• **EXERCISE AIM**:
Exact reproductions of all the entries, please, and no pictures.

(Colored object listings)

>>>>>

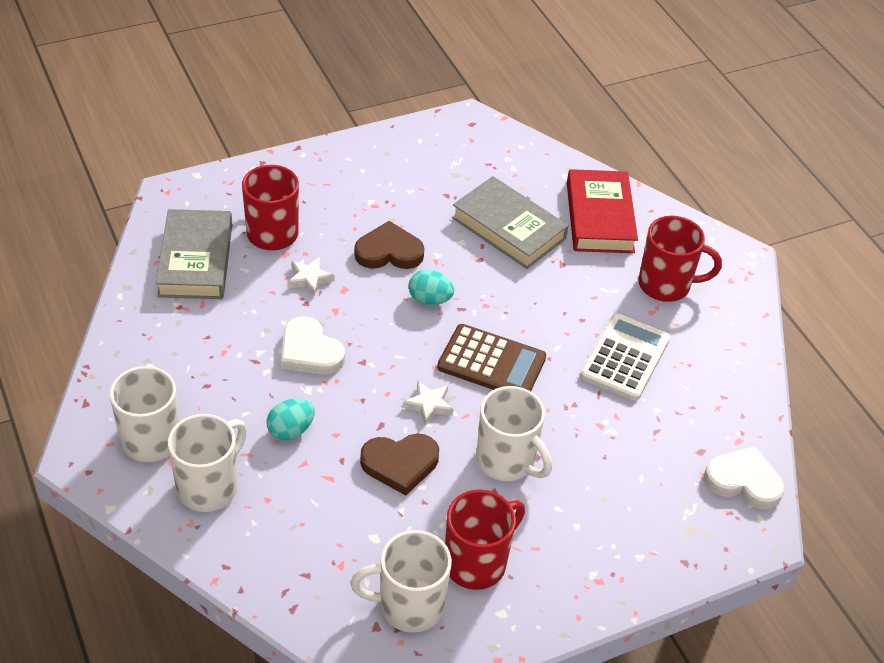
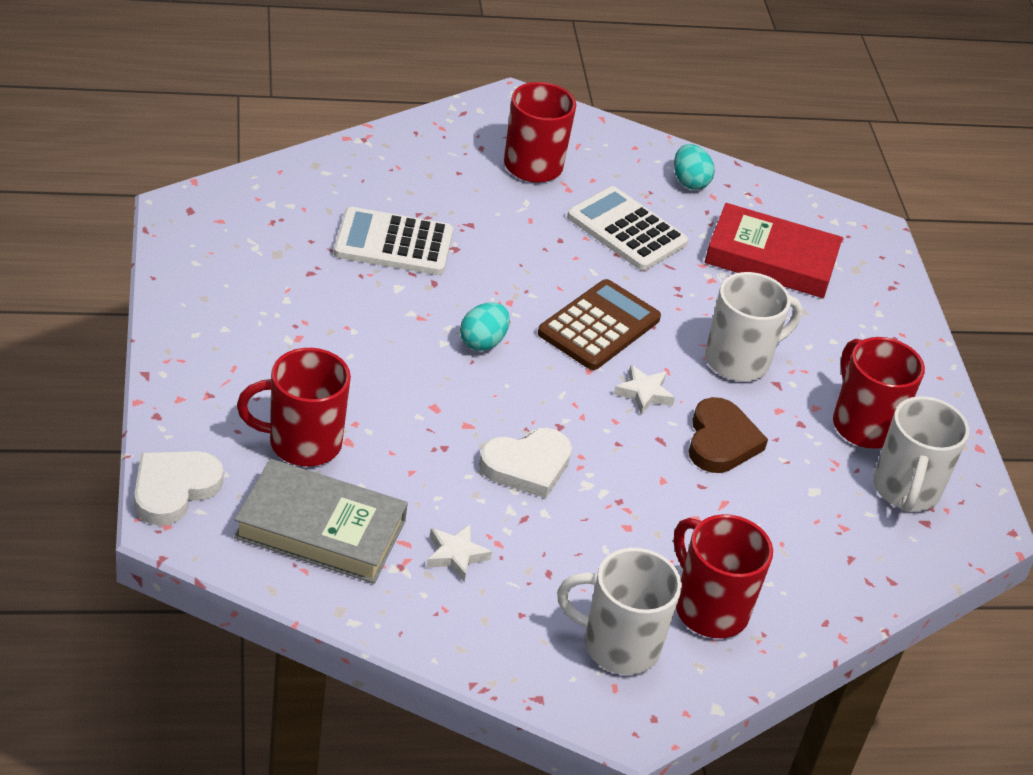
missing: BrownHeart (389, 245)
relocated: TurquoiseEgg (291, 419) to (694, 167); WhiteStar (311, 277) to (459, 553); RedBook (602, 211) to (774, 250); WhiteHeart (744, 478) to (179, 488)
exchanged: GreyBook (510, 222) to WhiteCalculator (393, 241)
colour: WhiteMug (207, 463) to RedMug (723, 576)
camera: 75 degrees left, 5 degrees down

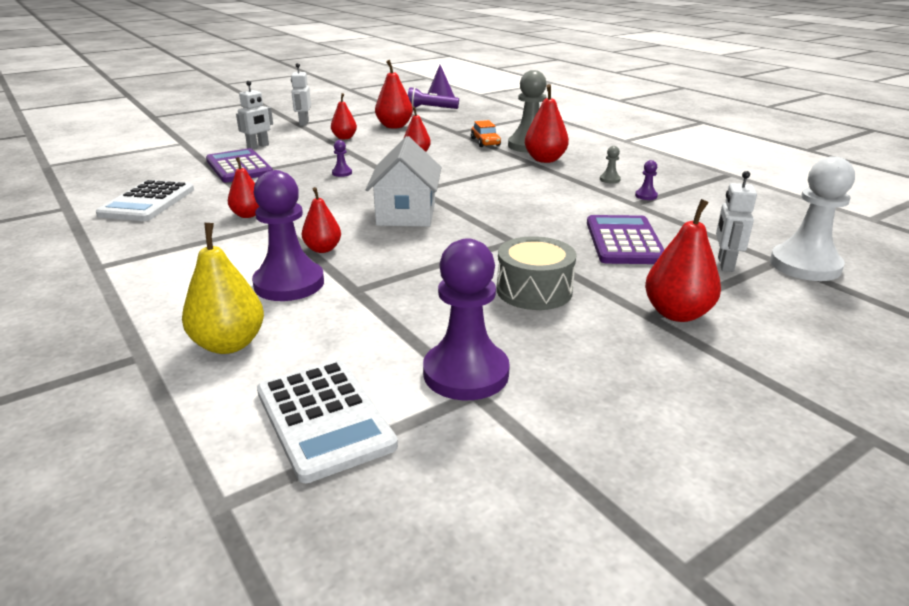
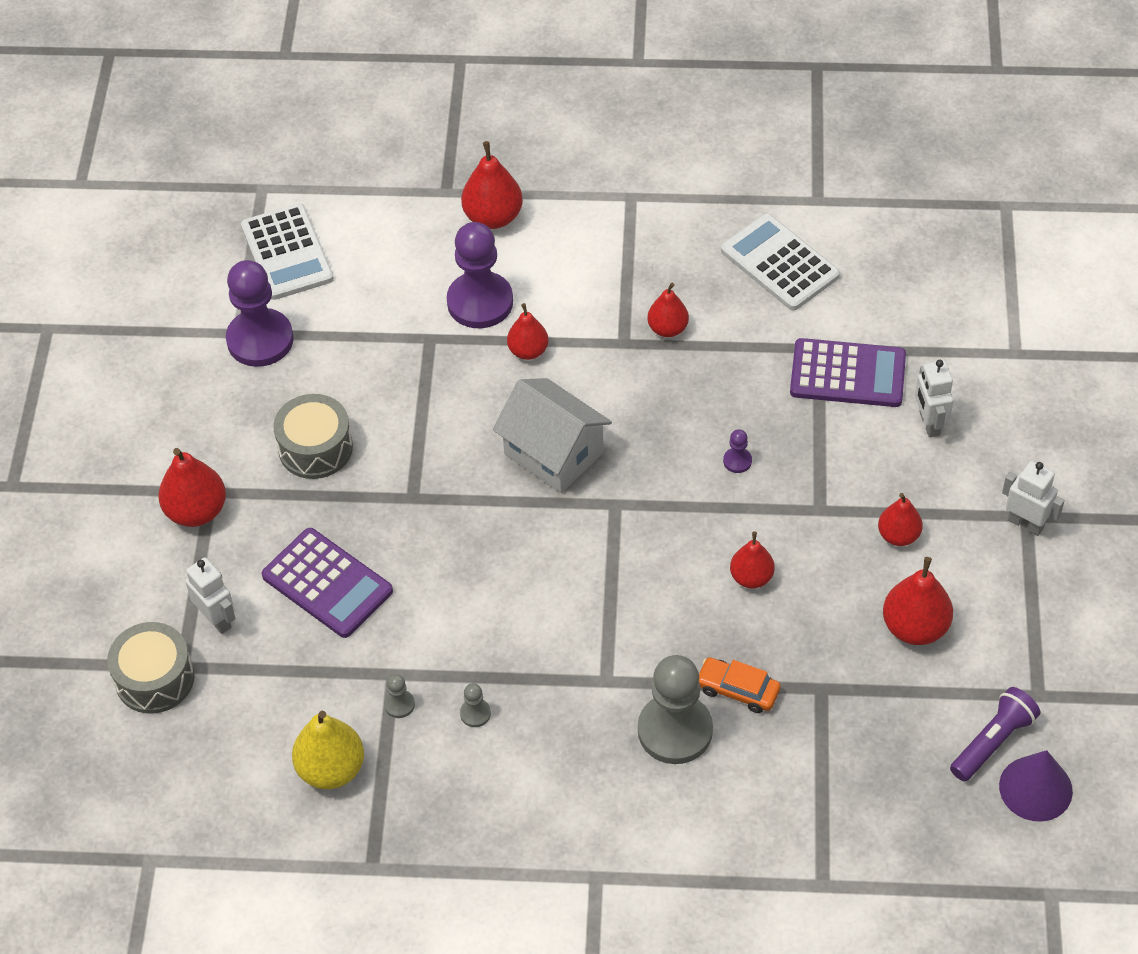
relocated: YellowPear (223, 288) to (328, 750); RedPear (547, 123) to (492, 185)
exchanged: WhitePawn (812, 218) to GreyDrum (151, 668)
colour: PurplePawn (646, 180) to GreyPawn (399, 696)
spun: WhiteCalculator (327, 421) = (287, 251) 120 degrees counterclockwise
camera: 130 degrees right, 25 degrees up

<<<<<

• **RESULT**:
missing: BrownHeart (389, 245)
relocated: TurquoiseEgg (291, 419) to (694, 167); WhiteStar (311, 277) to (459, 553); RedBook (602, 211) to (774, 250); WhiteHeart (744, 478) to (179, 488)
exchanged: GreyBook (510, 222) to WhiteCalculator (393, 241)
colour: WhiteMug (207, 463) to RedMug (723, 576)
camera: 75 degrees left, 5 degrees down

relocated: YellowPear (223, 288) to (328, 750); RedPear (547, 123) to (492, 185)
exchanged: WhitePawn (812, 218) to GreyDrum (151, 668)
colour: PurplePawn (646, 180) to GreyPawn (399, 696)
spun: WhiteCalculator (327, 421) = (287, 251) 120 degrees counterclockwise
camera: 130 degrees right, 25 degrees up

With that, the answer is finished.